=== Instructions to follow ===
Transcribe, starting at the line with "[(299,105),(211,78),(149,280),(236,307),(299,105)]" and ending at the line with "[(315,398),(396,136),(310,109),(245,318),(228,371),(315,398)]", every line of the material below exactly, but leave out the pictures and anything outside that span.

*** Dataset entries Section Begins ***

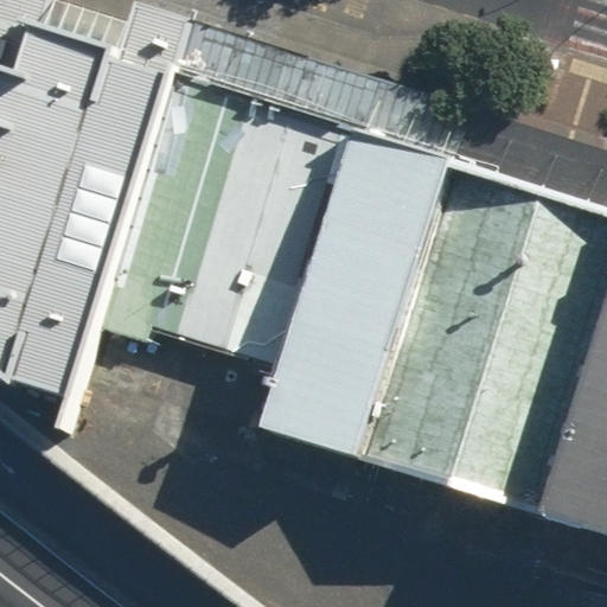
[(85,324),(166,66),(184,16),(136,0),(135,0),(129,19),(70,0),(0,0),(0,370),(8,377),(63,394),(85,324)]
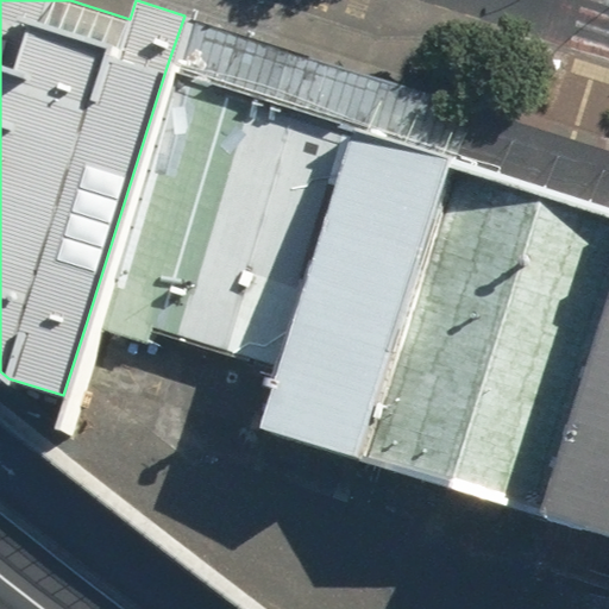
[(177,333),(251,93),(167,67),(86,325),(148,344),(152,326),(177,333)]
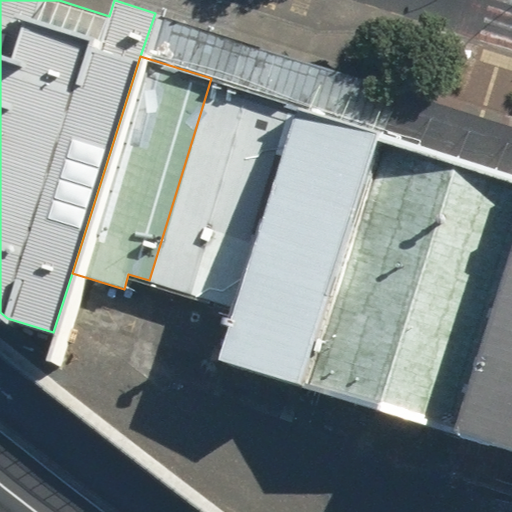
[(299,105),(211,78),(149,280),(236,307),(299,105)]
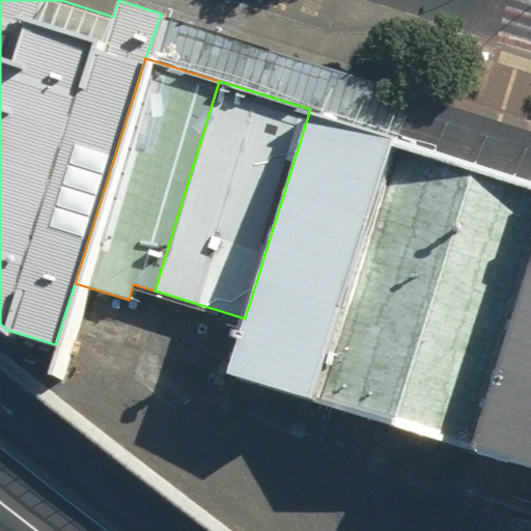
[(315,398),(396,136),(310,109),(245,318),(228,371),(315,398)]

*** Dataset entries Section Ends ***
*** Dataset entries Section Begins ***

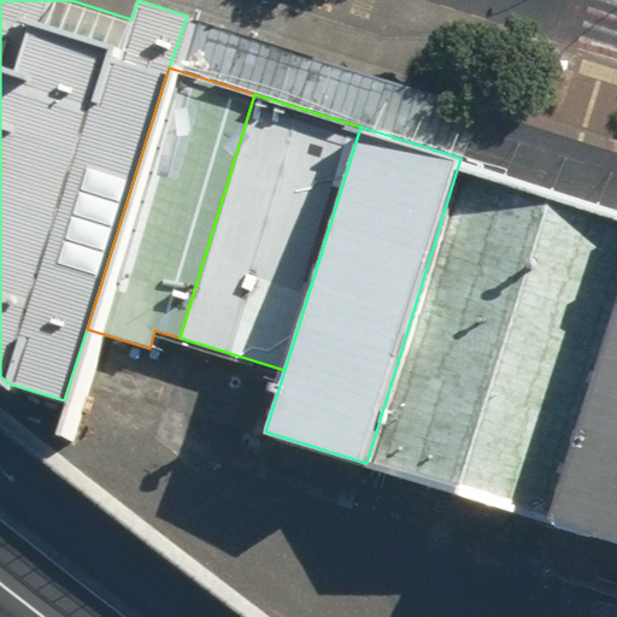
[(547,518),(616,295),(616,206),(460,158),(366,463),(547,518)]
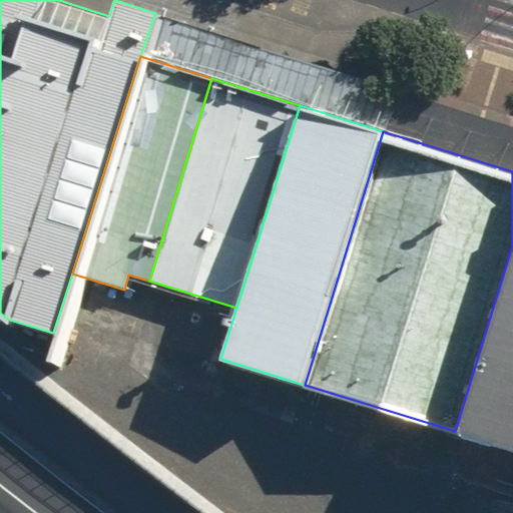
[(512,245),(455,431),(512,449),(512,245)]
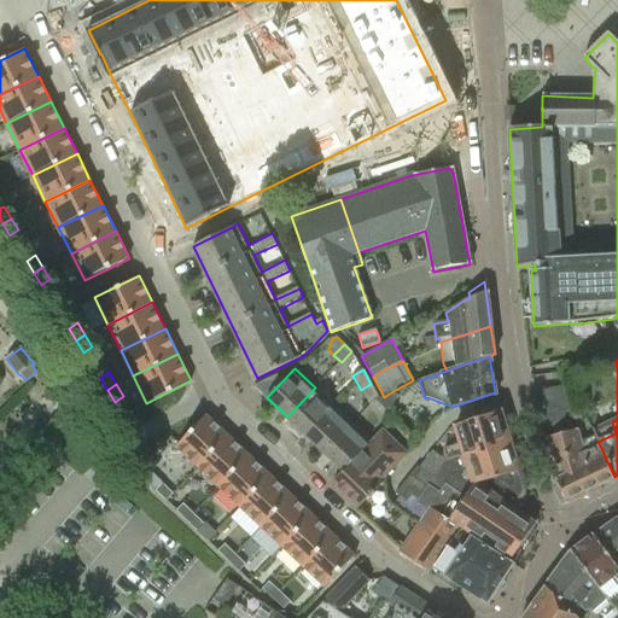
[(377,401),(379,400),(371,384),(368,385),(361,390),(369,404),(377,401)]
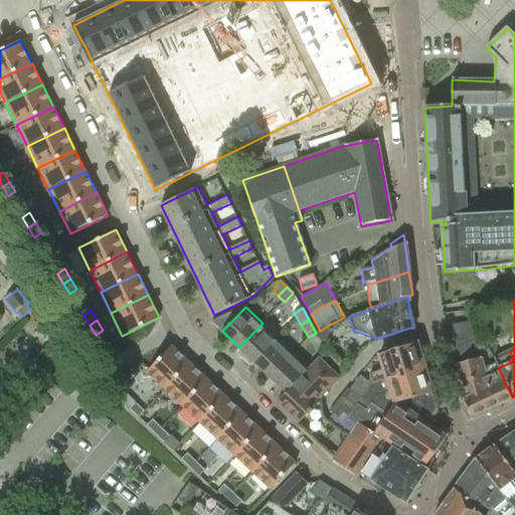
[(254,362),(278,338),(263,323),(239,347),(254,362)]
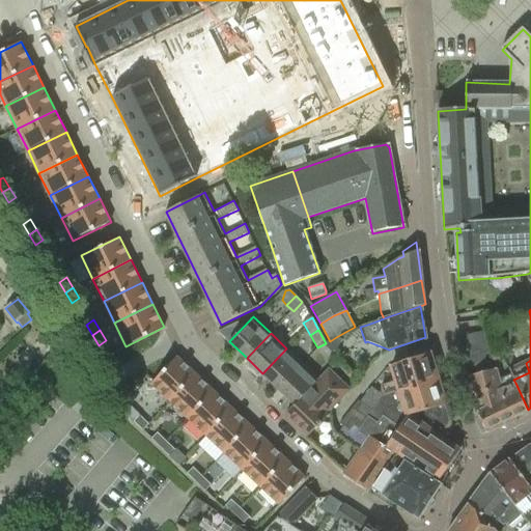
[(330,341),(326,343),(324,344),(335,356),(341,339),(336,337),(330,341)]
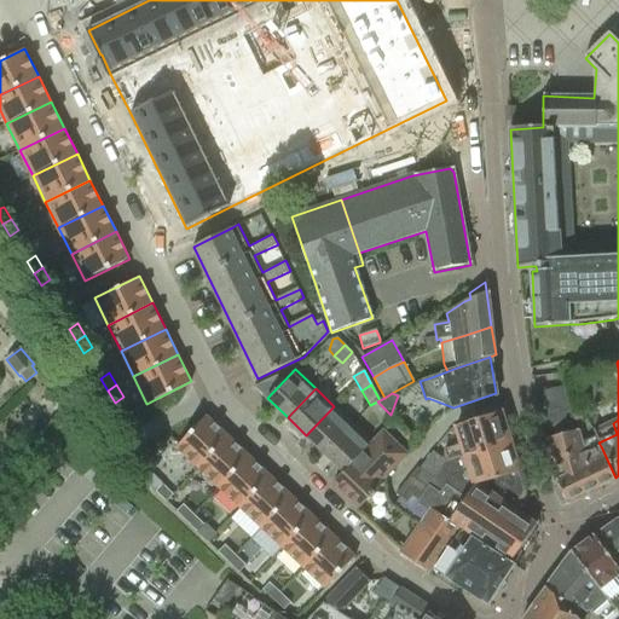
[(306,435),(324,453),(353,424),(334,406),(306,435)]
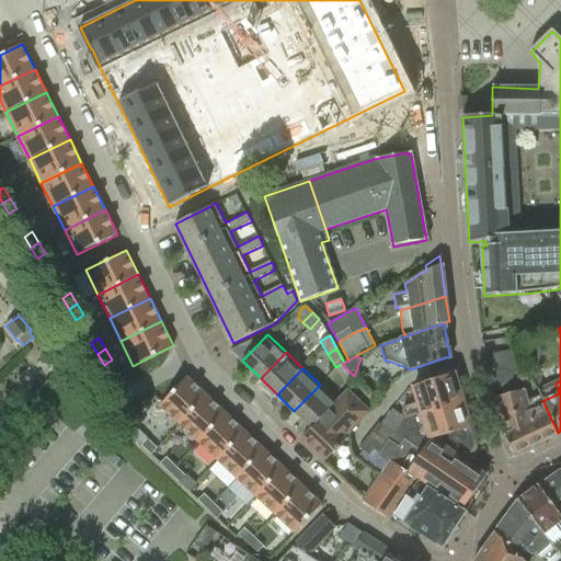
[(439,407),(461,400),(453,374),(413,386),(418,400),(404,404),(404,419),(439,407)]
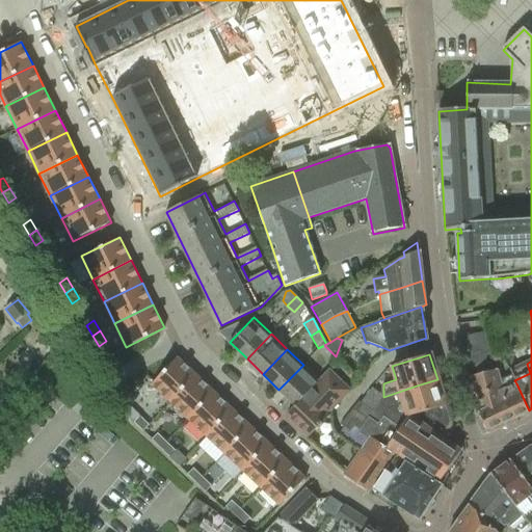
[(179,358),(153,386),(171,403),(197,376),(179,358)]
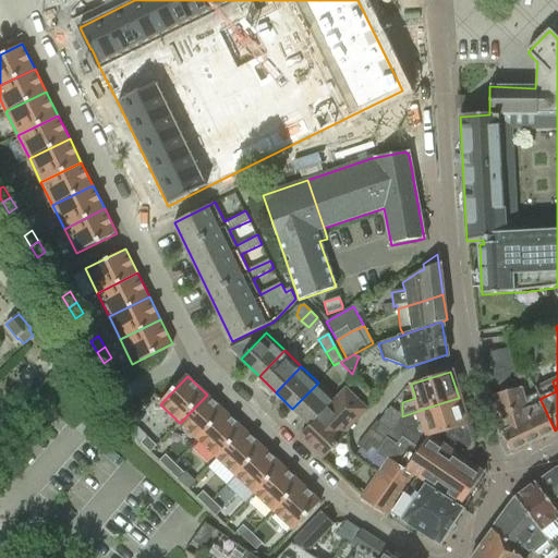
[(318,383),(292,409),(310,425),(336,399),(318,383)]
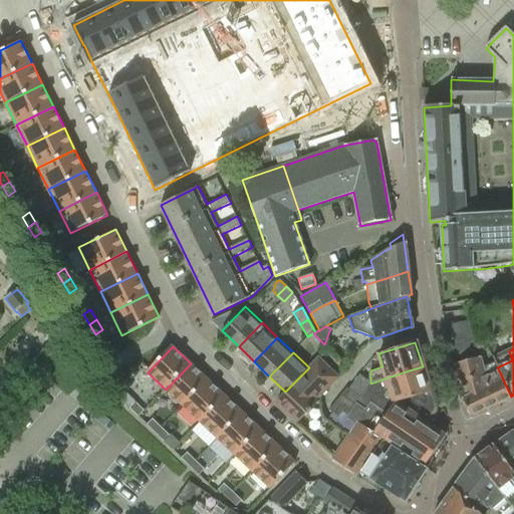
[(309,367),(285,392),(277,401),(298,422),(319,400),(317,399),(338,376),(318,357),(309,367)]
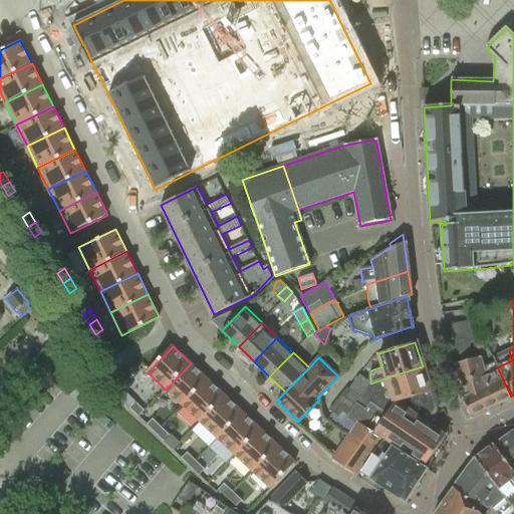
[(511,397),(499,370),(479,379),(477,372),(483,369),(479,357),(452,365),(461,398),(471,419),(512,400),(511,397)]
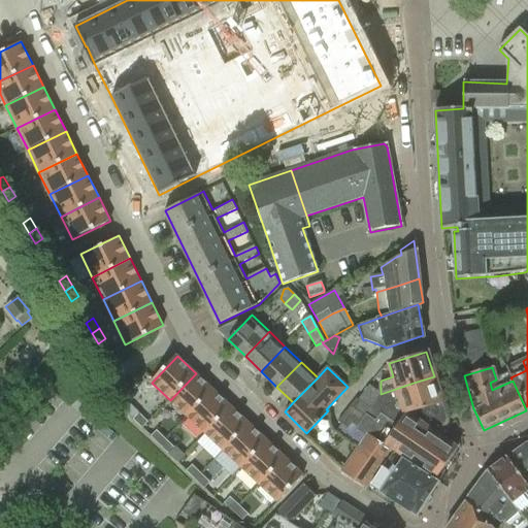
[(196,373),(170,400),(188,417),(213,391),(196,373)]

*** Dataset entries Section Ends ***

=== Exercise response ===
[(299,105),(211,78),(149,280),(236,307),(299,105)]
[(315,398),(396,136),(310,109),(245,318),(228,371),(315,398)]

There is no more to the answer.